»»

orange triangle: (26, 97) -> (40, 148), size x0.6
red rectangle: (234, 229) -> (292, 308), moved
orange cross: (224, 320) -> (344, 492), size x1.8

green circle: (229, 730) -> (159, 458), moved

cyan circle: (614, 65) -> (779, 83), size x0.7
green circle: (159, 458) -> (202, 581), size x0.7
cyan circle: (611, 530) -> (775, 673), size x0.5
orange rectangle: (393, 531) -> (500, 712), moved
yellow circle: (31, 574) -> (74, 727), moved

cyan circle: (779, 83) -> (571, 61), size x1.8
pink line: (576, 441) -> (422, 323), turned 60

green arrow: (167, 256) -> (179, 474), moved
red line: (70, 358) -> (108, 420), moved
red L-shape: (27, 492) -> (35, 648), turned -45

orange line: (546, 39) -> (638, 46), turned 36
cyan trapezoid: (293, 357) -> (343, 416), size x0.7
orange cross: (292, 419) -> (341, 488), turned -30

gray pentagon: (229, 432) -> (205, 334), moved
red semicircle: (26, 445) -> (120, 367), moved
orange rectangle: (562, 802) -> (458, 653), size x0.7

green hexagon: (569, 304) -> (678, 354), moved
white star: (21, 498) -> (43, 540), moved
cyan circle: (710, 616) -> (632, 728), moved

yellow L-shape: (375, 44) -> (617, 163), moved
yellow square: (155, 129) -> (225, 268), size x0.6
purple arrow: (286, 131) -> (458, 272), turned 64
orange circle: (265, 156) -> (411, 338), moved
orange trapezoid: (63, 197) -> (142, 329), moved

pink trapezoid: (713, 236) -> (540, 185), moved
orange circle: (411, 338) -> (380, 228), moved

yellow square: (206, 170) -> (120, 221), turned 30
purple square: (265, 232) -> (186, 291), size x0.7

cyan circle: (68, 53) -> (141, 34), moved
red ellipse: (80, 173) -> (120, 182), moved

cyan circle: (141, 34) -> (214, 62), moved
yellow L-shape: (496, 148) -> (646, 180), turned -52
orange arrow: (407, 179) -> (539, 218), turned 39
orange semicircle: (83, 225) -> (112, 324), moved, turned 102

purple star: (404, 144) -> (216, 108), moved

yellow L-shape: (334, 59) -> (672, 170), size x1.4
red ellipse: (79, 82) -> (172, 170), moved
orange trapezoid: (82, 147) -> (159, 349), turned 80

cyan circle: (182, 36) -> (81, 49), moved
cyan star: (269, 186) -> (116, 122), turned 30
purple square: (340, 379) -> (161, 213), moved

««

▶ [Your objective] Return each entry above exactly, leaving none out.

▶ [Problem solution]
orange triangle: (26, 97) -> (40, 148), size x0.6
red rectangle: (234, 229) -> (292, 308), moved
orange cross: (224, 320) -> (344, 492), size x1.8

green circle: (229, 730) -> (159, 458), moved

cyan circle: (614, 65) -> (779, 83), size x0.7
green circle: (159, 458) -> (202, 581), size x0.7
cyan circle: (611, 530) -> (775, 673), size x0.5
orange rectangle: (393, 531) -> (500, 712), moved
yellow circle: (31, 574) -> (74, 727), moved

cyan circle: (779, 83) -> (571, 61), size x1.8
pink line: (576, 441) -> (422, 323), turned 60

green arrow: (167, 256) -> (179, 474), moved
red line: (70, 358) -> (108, 420), moved
red L-shape: (27, 492) -> (35, 648), turned -45

orange line: (546, 39) -> (638, 46), turned 36
cyan trapezoid: (293, 357) -> (343, 416), size x0.7
orange cross: (292, 419) -> (341, 488), turned -30

gray pentagon: (229, 432) -> (205, 334), moved
red semicircle: (26, 445) -> (120, 367), moved
orange rectangle: (562, 802) -> (458, 653), size x0.7

green hexagon: (569, 304) -> (678, 354), moved
white star: (21, 498) -> (43, 540), moved
cyan circle: (710, 616) -> (632, 728), moved

yellow L-shape: (375, 44) -> (617, 163), moved
yellow square: (155, 129) -> (225, 268), size x0.6
purple arrow: (286, 131) -> (458, 272), turned 64
orange circle: (265, 156) -> (411, 338), moved
orange trapezoid: (63, 197) -> (142, 329), moved

pink trapezoid: (713, 236) -> (540, 185), moved
orange circle: (411, 338) -> (380, 228), moved

yellow square: (206, 170) -> (120, 221), turned 30
purple square: (265, 232) -> (186, 291), size x0.7

cyan circle: (68, 53) -> (141, 34), moved
red ellipse: (80, 173) -> (120, 182), moved

cyan circle: (141, 34) -> (214, 62), moved
yellow L-shape: (496, 148) -> (646, 180), turned -52
orange arrow: (407, 179) -> (539, 218), turned 39
orange semicircle: (83, 225) -> (112, 324), moved, turned 102

purple star: (404, 144) -> (216, 108), moved

yellow L-shape: (334, 59) -> (672, 170), size x1.4
red ellipse: (79, 82) -> (172, 170), moved
orange trapezoid: (82, 147) -> (159, 349), turned 80

cyan circle: (182, 36) -> (81, 49), moved
cyan star: (269, 186) -> (116, 122), turned 30
purple square: (340, 379) -> (161, 213), moved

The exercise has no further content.